#### Recorded data

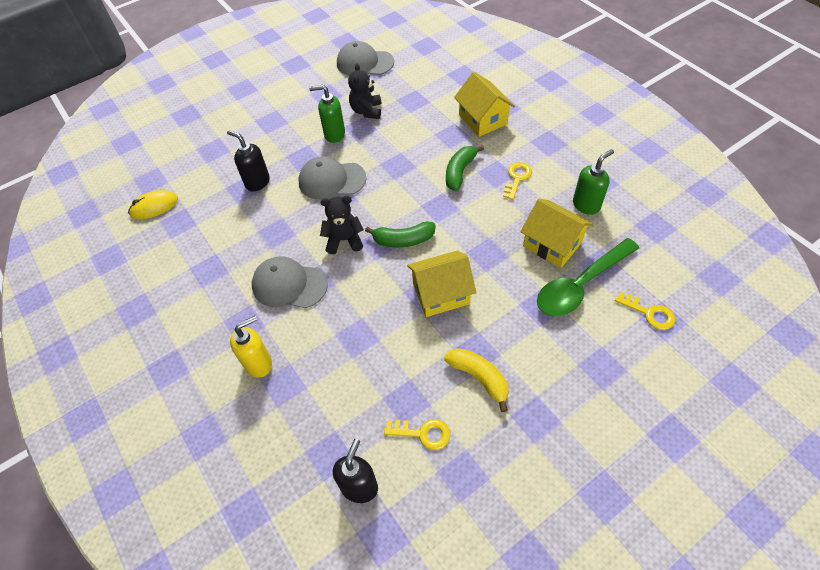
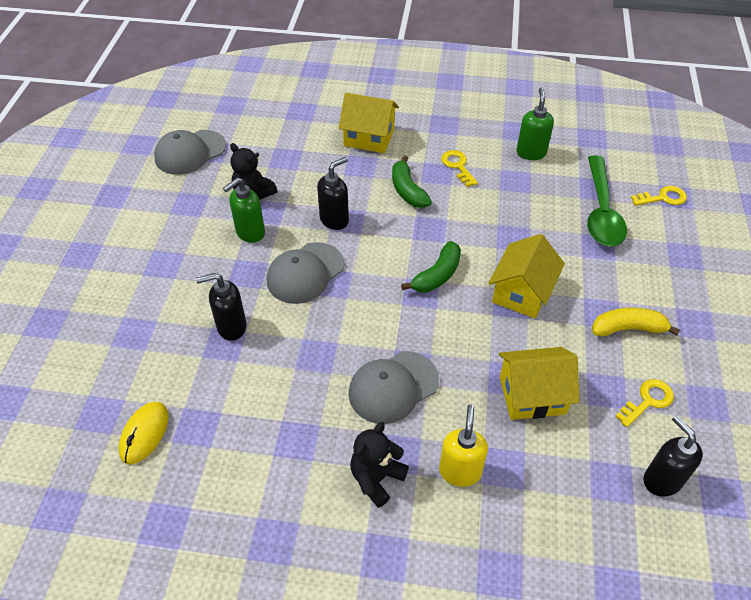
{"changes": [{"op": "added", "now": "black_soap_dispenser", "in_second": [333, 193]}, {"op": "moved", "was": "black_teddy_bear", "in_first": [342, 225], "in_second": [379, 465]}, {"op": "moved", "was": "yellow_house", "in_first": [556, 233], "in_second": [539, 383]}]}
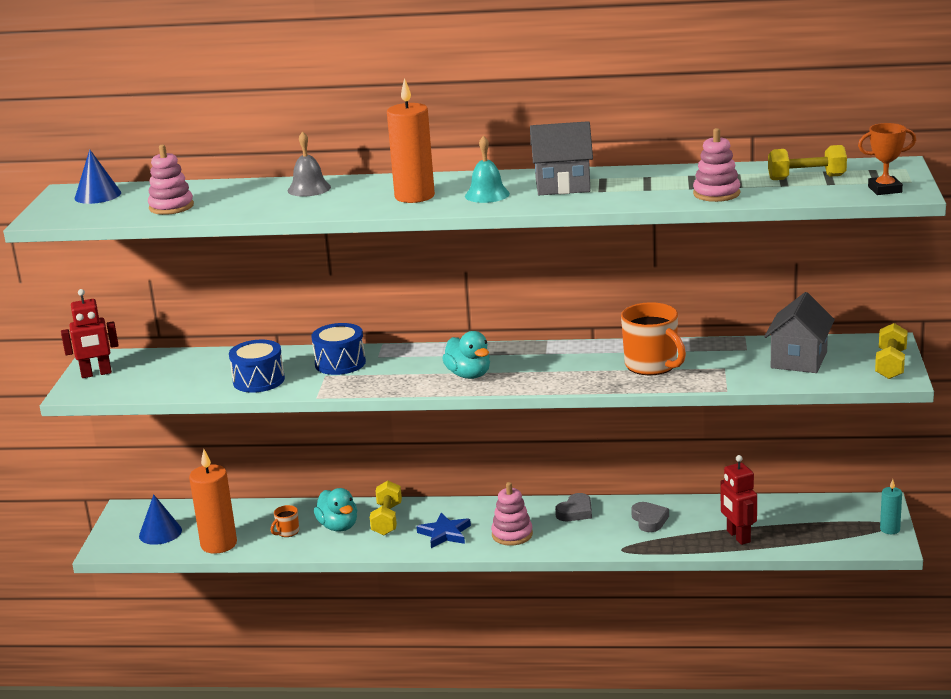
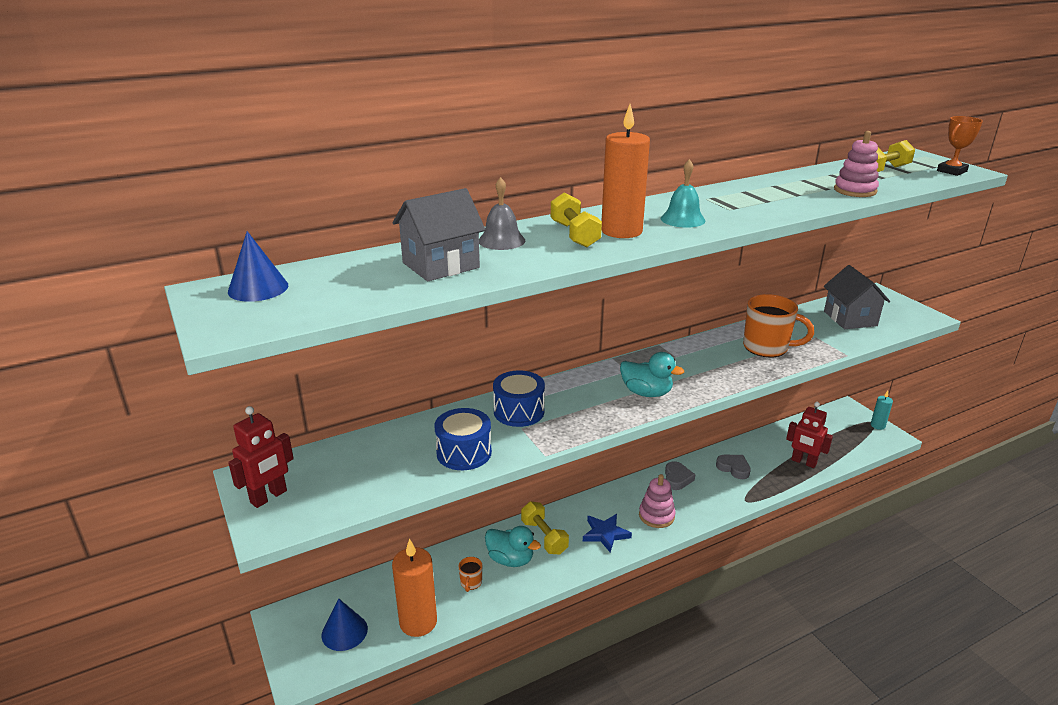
{"changes": [{"op": "moved", "was": "grey_house", "in_first": [561, 158], "in_second": [439, 234]}, {"op": "moved", "was": "yellow_dumbbell", "in_first": [891, 351], "in_second": [576, 220]}, {"op": "removed", "was": "pink_stacking_toy", "in_first": [171, 179]}]}
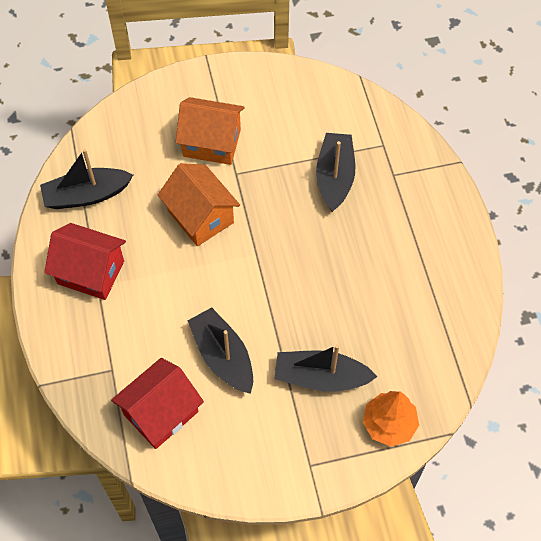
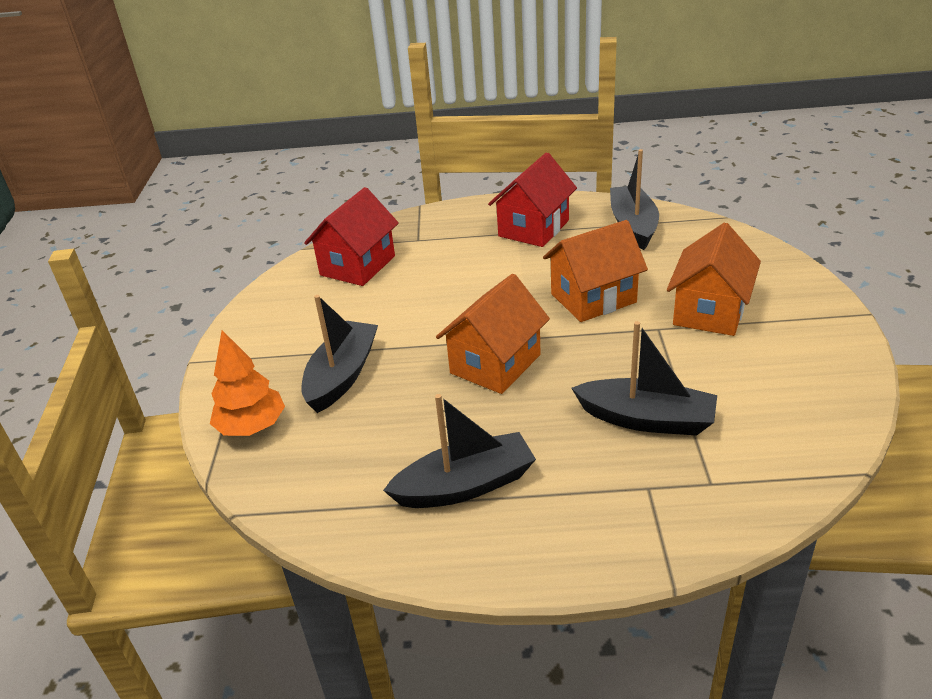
{"changes": [{"op": "turned", "was": "red_house", "in_first": [157, 403], "in_second": [351, 236], "clockwise": 60}, {"op": "moved", "was": "black_boat", "in_first": [220, 350], "in_second": [459, 451]}, {"op": "added", "now": "orange_house", "in_second": [493, 334]}]}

########

▶ Work instruction: Give back the listing word for word, minus its images.

▶ Written response:
{"changes": [{"op": "added", "now": "black_soap_dispenser", "in_second": [333, 193]}, {"op": "moved", "was": "black_teddy_bear", "in_first": [342, 225], "in_second": [379, 465]}, {"op": "moved", "was": "yellow_house", "in_first": [556, 233], "in_second": [539, 383]}]}
{"changes": [{"op": "moved", "was": "grey_house", "in_first": [561, 158], "in_second": [439, 234]}, {"op": "moved", "was": "yellow_dumbbell", "in_first": [891, 351], "in_second": [576, 220]}, {"op": "removed", "was": "pink_stacking_toy", "in_first": [171, 179]}]}
{"changes": [{"op": "turned", "was": "red_house", "in_first": [157, 403], "in_second": [351, 236], "clockwise": 60}, {"op": "moved", "was": "black_boat", "in_first": [220, 350], "in_second": [459, 451]}, {"op": "added", "now": "orange_house", "in_second": [493, 334]}]}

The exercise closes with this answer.